# WHAT THE TASK REQUIRES
In the records below, find the line that contains "Common customer.docx: [715,97,1030,298]" and the line that contains "layout.png: [1153,673,1384,823] ->". Set down exactly those lines and every line between them, and nothing more.

# DATA IN THIS EXERCISE
══════

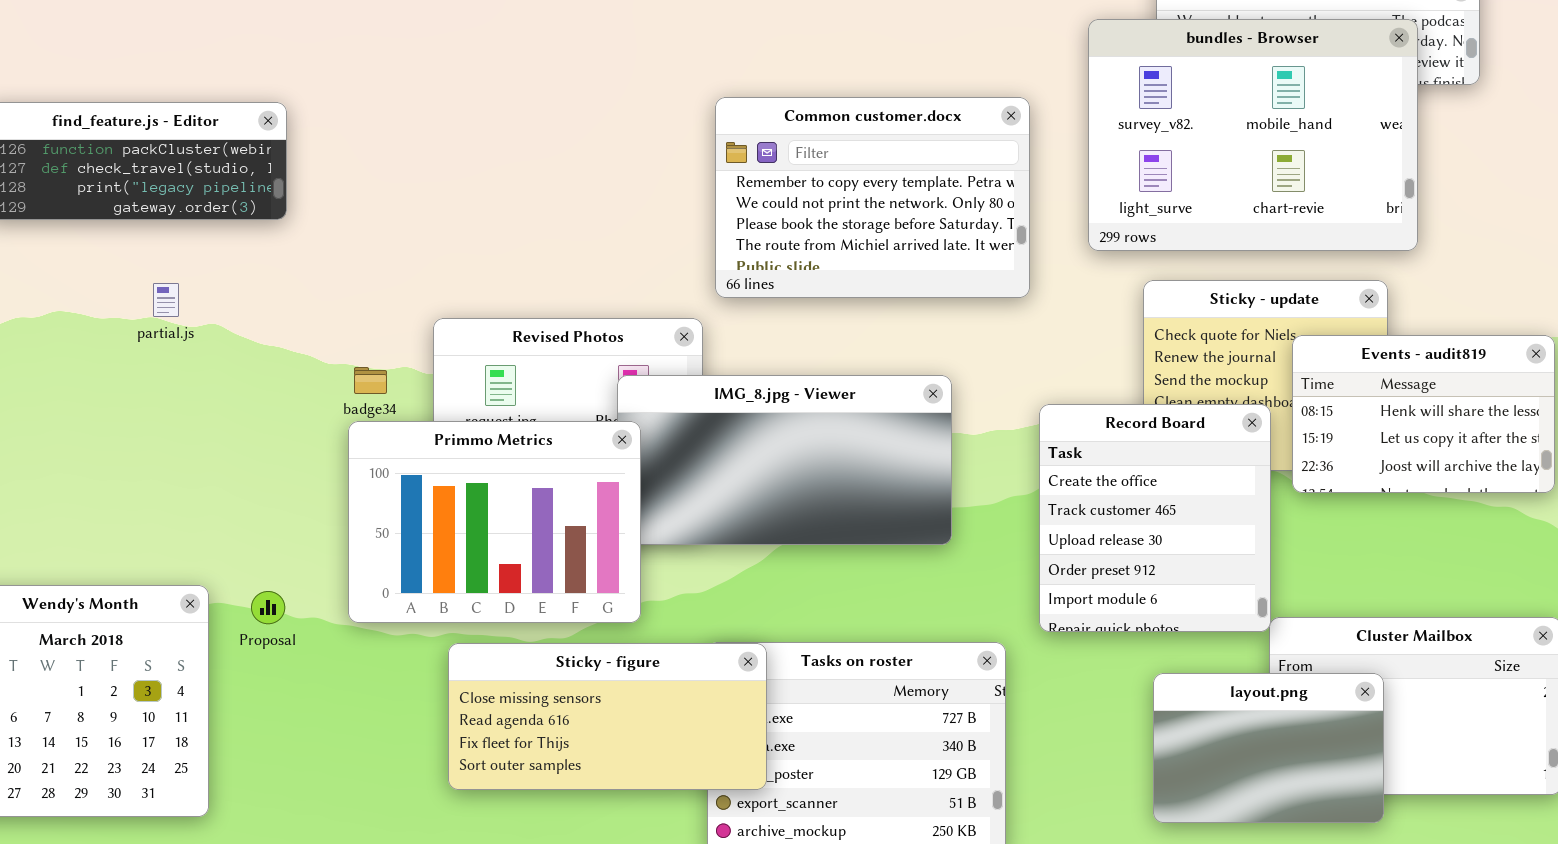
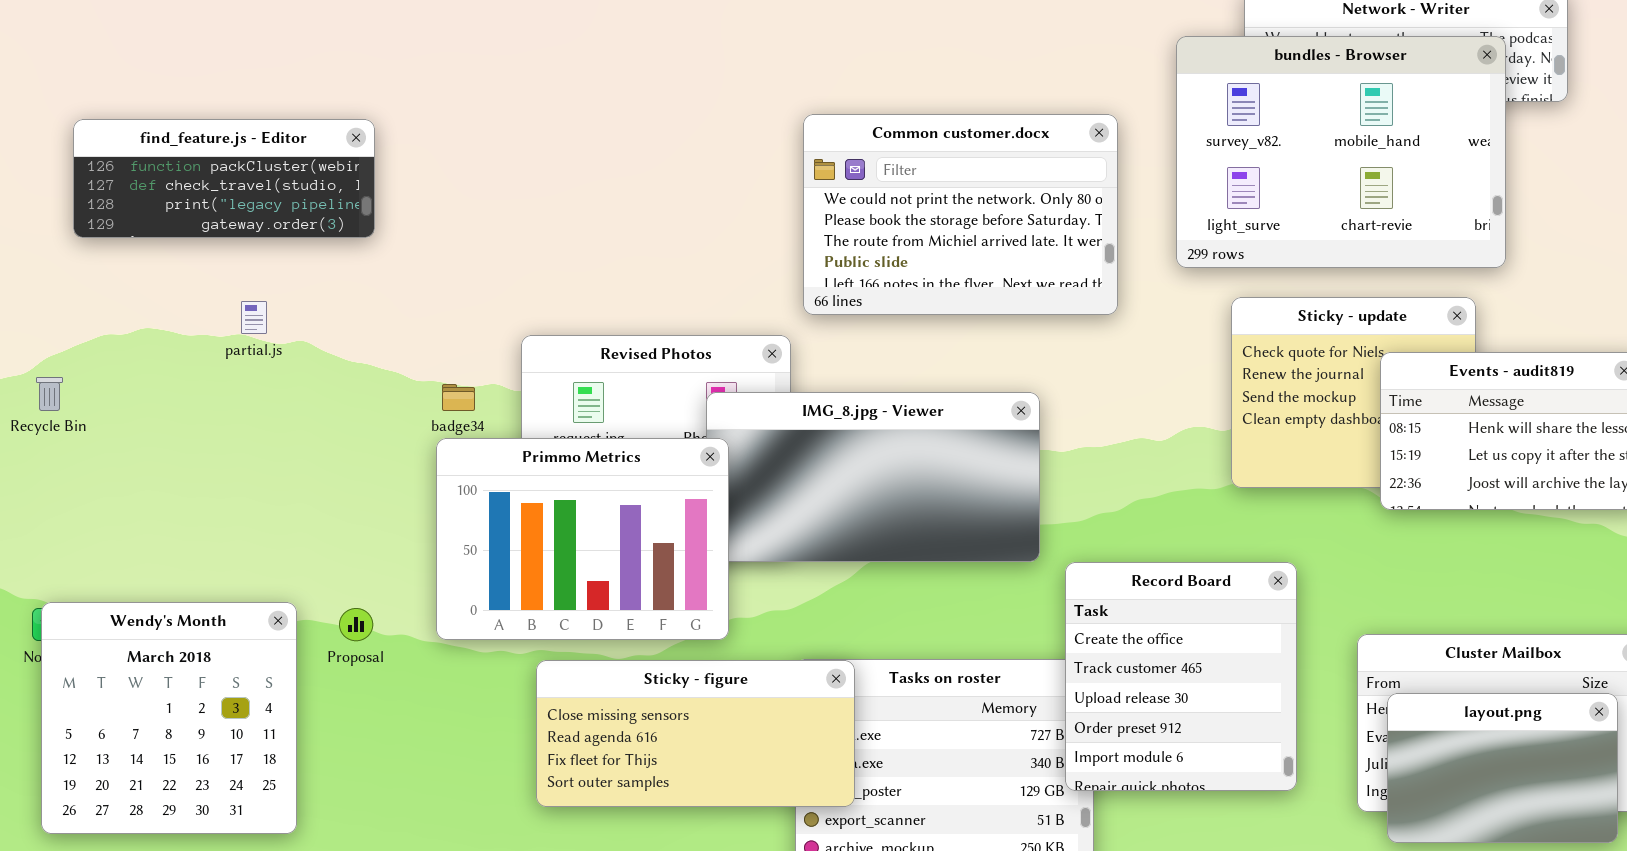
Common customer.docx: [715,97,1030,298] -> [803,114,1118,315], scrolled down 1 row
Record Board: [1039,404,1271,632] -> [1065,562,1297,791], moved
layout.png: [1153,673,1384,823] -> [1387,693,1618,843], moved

══════

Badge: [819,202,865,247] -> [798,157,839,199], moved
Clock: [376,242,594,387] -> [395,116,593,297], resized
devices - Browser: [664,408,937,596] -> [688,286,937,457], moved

══════

# WRITTEN SOLUTION
Common customer.docx: [715,97,1030,298] -> [803,114,1118,315], scrolled down 1 row
Record Board: [1039,404,1271,632] -> [1065,562,1297,791], moved
layout.png: [1153,673,1384,823] -> [1387,693,1618,843], moved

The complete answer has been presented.